ABOUT THIS EXERCISE:
From the entries below, copy out every line with "cone" in it.

··· MATERIAL FOR THIS EXERCISE ···

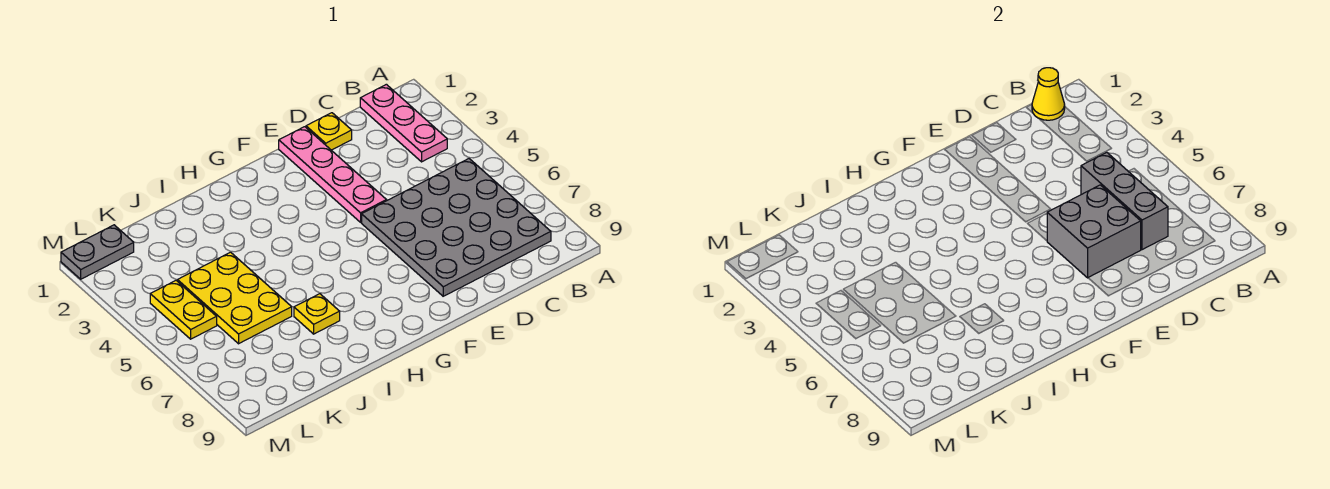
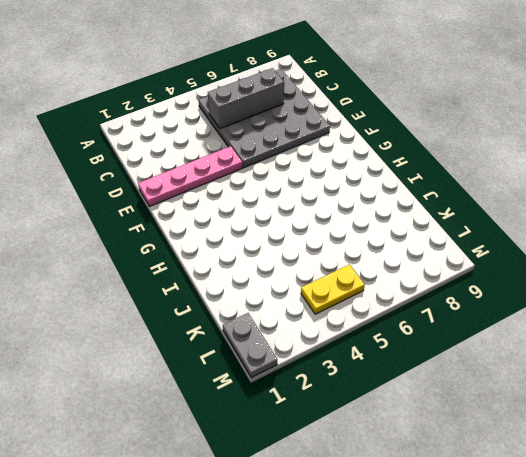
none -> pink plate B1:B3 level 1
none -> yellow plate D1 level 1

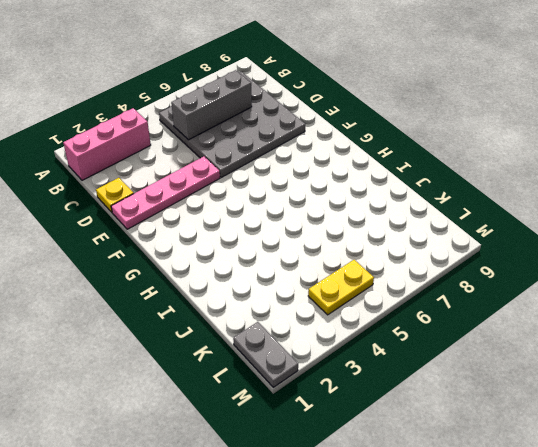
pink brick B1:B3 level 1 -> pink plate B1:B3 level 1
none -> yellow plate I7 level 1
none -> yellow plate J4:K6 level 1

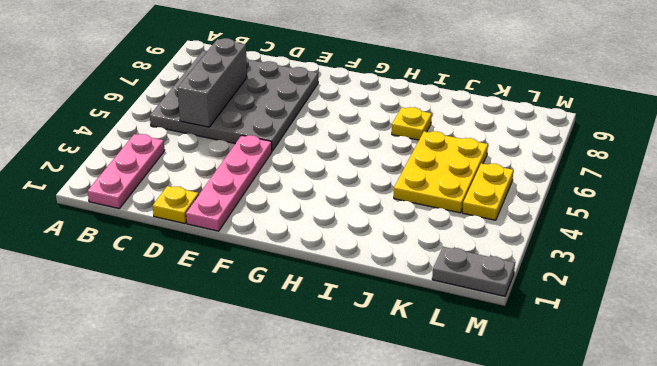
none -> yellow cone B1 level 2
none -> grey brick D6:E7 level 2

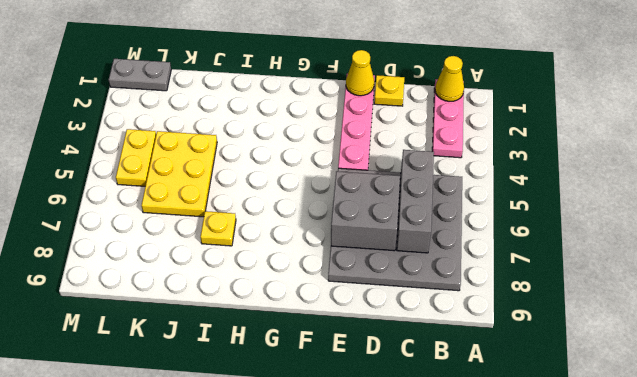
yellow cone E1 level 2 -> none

···
··· MATERIAL FOR THIS EXERCISE ···

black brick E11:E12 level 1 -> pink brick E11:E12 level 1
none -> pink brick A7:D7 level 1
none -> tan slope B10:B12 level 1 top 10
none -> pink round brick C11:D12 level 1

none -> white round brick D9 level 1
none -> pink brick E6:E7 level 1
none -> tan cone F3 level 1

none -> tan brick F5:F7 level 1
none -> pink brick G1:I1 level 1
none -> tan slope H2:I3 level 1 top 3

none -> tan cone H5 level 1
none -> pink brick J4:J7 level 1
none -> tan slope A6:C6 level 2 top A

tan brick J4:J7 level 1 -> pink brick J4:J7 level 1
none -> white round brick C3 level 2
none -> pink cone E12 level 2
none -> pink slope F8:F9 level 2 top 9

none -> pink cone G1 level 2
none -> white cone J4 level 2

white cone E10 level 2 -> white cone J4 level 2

···

SOLVED PROBLEM:
none -> yellow cone B1 level 2
yellow cone E1 level 2 -> none
none -> tan cone F3 level 1
none -> tan cone H5 level 1
none -> pink cone E12 level 2
none -> pink cone G1 level 2
none -> white cone J4 level 2
white cone E10 level 2 -> white cone J4 level 2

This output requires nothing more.